:: ABOUT THIS TASK ::
Lines containing the word "zener" in the data below: say how many, with no other text.

:: RECORDED INFORMATION ::
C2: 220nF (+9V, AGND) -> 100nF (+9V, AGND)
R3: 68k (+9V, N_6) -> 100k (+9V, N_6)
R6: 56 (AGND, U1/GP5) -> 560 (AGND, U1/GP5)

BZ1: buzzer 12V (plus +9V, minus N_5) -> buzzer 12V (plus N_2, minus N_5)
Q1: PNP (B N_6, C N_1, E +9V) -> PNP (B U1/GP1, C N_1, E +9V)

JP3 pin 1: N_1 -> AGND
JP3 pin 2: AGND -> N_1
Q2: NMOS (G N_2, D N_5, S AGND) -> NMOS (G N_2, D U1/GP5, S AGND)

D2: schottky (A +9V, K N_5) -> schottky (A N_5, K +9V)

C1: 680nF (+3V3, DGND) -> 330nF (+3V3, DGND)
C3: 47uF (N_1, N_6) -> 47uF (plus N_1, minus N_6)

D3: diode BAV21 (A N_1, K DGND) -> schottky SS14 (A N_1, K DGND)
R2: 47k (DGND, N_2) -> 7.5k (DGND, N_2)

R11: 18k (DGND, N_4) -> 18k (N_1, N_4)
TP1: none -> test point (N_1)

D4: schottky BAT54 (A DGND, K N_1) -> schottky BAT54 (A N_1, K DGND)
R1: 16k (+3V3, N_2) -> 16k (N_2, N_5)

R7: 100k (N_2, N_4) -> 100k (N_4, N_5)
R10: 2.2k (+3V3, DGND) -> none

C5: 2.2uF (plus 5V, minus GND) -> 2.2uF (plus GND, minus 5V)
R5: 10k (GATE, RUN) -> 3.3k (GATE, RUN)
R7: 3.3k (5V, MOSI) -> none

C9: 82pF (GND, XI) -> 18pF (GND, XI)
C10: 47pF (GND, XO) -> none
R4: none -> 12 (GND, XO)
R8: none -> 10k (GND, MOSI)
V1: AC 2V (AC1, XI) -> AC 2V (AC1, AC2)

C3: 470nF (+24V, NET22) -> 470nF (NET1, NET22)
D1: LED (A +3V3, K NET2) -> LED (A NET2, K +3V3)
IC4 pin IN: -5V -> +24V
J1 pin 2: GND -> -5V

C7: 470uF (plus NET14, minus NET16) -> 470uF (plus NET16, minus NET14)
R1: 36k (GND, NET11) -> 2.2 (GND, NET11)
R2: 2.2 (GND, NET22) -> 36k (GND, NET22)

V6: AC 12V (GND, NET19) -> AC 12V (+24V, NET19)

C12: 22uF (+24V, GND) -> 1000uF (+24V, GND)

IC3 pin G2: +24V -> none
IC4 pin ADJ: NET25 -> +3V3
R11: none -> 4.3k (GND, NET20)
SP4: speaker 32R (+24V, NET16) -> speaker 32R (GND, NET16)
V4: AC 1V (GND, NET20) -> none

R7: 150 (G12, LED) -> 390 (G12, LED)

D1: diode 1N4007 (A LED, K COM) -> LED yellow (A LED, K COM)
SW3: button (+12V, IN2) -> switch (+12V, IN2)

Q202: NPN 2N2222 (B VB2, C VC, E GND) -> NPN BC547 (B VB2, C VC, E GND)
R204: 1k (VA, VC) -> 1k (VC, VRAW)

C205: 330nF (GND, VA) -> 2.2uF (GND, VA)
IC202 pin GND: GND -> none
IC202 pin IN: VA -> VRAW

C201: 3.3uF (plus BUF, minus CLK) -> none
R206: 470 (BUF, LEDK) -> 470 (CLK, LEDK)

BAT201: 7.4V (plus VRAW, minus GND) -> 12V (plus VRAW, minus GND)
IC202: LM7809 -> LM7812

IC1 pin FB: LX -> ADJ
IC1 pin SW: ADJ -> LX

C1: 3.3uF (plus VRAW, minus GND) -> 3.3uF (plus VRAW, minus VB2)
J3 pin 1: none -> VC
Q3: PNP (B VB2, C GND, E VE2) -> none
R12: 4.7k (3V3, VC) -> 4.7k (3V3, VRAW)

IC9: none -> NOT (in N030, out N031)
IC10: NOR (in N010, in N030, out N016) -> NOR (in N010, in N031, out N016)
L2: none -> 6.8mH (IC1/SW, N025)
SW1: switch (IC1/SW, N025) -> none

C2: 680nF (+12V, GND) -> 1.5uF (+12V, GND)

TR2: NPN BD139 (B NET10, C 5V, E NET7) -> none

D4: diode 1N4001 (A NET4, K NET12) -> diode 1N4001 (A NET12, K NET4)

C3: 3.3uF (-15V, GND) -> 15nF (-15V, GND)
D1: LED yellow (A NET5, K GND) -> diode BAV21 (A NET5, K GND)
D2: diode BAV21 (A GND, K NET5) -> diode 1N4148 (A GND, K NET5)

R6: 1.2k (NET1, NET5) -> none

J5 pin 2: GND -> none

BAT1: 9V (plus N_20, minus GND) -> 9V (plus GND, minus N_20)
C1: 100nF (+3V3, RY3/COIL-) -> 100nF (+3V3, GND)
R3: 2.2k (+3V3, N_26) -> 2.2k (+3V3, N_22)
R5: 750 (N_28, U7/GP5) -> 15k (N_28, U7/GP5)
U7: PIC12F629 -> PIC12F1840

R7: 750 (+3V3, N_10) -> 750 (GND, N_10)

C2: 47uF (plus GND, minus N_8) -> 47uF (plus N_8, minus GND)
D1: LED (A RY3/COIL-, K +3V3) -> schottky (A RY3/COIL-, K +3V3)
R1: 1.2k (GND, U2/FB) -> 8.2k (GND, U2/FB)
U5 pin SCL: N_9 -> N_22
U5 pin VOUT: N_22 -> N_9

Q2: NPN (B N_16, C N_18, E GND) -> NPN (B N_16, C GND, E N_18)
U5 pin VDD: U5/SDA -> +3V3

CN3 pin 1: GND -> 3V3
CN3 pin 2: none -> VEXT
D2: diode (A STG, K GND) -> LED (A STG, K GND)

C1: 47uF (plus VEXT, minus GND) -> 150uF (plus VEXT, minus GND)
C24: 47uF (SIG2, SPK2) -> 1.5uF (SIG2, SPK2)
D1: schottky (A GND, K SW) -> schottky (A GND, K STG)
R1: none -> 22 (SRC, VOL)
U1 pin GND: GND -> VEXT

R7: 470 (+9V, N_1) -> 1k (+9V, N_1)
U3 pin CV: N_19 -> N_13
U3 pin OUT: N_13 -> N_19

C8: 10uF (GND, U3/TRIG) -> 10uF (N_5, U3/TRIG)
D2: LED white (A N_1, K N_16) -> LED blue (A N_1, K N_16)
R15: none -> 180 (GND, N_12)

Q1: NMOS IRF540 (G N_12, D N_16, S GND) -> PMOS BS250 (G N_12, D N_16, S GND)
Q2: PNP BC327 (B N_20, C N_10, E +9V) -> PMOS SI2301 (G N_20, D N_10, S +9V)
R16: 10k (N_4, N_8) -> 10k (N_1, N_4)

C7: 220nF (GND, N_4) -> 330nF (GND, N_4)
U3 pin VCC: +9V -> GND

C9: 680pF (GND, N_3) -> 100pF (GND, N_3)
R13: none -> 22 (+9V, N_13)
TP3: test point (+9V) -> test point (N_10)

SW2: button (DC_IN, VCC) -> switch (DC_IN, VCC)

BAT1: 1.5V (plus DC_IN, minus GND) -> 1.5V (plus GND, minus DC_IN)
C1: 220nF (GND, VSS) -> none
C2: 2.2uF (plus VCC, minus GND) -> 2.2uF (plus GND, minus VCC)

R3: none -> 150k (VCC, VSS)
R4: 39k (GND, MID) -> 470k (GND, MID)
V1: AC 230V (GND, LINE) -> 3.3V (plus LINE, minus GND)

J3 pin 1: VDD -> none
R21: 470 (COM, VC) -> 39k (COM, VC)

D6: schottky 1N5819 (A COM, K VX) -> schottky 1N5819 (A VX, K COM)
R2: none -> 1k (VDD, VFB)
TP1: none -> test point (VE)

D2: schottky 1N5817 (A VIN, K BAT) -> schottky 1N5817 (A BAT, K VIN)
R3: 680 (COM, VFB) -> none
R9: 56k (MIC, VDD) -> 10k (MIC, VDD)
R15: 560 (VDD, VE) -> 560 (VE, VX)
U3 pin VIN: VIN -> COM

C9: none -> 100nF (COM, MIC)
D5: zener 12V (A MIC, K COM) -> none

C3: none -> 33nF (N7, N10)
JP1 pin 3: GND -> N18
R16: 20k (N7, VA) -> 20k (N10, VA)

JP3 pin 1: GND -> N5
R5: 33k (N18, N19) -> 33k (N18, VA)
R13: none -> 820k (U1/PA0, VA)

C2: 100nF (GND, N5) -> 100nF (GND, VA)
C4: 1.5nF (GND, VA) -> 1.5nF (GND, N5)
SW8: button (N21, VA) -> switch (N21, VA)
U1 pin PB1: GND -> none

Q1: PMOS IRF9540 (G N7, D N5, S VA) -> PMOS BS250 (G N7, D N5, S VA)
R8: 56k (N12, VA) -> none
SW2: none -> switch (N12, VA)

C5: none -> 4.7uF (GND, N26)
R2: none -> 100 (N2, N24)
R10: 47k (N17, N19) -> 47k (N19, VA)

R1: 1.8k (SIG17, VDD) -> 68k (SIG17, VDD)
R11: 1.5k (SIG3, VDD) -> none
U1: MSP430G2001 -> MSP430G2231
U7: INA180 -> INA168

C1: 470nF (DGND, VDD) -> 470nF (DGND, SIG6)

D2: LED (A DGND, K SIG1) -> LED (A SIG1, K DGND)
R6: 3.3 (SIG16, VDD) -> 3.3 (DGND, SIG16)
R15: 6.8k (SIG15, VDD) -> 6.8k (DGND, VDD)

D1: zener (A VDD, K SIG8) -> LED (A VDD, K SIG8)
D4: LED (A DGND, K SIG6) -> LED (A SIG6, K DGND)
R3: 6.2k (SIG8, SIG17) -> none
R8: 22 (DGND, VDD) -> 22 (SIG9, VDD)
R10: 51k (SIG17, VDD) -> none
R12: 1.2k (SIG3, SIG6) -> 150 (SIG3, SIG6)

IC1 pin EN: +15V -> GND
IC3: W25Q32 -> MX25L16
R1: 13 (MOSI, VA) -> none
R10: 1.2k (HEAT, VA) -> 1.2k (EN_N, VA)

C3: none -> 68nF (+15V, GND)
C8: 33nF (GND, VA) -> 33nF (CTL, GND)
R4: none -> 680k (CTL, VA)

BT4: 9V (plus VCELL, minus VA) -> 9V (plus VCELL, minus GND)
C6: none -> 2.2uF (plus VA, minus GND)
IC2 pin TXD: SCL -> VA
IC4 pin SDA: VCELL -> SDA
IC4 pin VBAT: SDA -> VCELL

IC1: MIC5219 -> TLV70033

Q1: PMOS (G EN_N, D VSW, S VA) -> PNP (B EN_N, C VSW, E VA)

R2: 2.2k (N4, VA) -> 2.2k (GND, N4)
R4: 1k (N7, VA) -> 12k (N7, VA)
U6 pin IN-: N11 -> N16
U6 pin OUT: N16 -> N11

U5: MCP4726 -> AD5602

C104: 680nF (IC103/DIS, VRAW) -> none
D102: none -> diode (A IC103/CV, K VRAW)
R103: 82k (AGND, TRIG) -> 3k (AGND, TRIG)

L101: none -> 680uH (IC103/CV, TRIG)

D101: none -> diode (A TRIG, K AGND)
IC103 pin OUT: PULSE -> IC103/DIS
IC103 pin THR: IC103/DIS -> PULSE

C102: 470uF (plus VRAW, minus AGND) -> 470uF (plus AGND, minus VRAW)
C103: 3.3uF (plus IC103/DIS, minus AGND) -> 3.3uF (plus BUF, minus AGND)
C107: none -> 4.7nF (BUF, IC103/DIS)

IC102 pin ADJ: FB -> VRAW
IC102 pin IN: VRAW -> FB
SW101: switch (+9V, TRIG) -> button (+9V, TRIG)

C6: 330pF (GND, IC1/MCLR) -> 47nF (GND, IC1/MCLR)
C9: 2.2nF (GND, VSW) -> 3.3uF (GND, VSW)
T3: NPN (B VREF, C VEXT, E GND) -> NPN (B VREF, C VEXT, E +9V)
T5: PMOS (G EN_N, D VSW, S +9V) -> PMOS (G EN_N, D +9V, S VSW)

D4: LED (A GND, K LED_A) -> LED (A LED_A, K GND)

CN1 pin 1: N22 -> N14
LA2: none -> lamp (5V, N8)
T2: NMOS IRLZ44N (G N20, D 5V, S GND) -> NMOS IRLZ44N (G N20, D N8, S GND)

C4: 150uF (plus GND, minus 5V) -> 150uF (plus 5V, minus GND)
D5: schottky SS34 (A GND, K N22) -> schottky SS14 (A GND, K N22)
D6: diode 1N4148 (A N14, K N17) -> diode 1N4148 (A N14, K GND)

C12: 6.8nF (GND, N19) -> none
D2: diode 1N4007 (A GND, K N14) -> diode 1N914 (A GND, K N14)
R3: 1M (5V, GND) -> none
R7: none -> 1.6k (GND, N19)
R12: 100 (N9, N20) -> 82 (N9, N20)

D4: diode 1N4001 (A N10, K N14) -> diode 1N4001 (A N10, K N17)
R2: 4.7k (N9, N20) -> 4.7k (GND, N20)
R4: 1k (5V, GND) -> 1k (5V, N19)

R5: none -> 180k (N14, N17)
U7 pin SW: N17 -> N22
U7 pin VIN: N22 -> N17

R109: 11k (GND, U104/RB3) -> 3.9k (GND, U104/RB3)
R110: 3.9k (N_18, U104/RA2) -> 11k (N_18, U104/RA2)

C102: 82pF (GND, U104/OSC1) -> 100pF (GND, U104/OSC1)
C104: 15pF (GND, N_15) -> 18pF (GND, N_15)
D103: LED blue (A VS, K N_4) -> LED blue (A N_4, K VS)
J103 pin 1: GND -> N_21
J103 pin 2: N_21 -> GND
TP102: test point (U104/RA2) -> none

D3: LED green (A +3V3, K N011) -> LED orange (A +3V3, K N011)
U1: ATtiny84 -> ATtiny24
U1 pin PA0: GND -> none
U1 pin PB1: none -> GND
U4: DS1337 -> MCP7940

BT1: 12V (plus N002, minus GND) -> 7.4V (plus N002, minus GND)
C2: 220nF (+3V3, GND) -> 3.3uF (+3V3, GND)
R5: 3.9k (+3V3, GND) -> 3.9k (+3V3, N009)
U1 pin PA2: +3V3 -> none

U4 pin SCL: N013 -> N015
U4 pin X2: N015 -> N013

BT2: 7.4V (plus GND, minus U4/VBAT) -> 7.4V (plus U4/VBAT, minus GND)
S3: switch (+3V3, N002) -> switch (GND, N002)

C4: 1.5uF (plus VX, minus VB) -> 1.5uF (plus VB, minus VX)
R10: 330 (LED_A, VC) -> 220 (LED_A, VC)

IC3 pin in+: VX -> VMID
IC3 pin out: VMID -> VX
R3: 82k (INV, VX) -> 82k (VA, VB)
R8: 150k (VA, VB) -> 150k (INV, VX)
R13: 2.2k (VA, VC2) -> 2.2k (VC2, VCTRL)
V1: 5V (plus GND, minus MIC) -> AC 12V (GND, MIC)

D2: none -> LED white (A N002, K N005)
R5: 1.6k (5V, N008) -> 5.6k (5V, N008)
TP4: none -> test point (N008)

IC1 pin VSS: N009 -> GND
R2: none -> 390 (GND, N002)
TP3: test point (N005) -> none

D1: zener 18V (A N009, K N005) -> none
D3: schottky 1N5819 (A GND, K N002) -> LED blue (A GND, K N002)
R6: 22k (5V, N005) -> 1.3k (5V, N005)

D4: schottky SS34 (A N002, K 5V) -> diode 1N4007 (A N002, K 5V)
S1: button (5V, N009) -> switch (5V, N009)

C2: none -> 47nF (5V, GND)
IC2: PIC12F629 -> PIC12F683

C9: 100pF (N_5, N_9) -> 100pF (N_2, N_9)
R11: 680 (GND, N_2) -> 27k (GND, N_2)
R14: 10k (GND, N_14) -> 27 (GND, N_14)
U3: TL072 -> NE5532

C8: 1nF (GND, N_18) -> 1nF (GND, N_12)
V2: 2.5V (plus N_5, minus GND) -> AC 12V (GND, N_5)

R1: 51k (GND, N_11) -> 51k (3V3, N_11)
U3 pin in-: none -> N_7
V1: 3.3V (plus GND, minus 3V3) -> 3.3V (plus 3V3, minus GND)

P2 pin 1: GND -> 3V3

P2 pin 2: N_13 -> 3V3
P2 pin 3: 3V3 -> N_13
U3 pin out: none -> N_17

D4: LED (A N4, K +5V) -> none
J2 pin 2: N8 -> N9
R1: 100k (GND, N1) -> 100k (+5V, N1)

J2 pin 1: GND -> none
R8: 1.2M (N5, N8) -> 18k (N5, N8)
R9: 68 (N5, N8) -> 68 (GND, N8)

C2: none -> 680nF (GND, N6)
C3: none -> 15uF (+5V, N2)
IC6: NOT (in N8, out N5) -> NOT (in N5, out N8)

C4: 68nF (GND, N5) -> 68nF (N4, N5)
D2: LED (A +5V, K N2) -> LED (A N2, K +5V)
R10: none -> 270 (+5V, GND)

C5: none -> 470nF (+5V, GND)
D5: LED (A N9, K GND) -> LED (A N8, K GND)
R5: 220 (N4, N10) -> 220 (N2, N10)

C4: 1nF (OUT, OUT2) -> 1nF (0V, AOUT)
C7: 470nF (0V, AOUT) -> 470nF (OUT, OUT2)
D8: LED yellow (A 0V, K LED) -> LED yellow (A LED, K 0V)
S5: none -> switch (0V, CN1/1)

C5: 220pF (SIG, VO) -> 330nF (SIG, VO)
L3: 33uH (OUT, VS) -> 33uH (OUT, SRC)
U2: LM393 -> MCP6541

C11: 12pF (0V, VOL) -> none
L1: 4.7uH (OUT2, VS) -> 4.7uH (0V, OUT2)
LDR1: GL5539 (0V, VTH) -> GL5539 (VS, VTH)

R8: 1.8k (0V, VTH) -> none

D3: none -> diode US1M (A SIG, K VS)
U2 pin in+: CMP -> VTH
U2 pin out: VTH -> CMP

:: WRITTEN ANSWER ::
3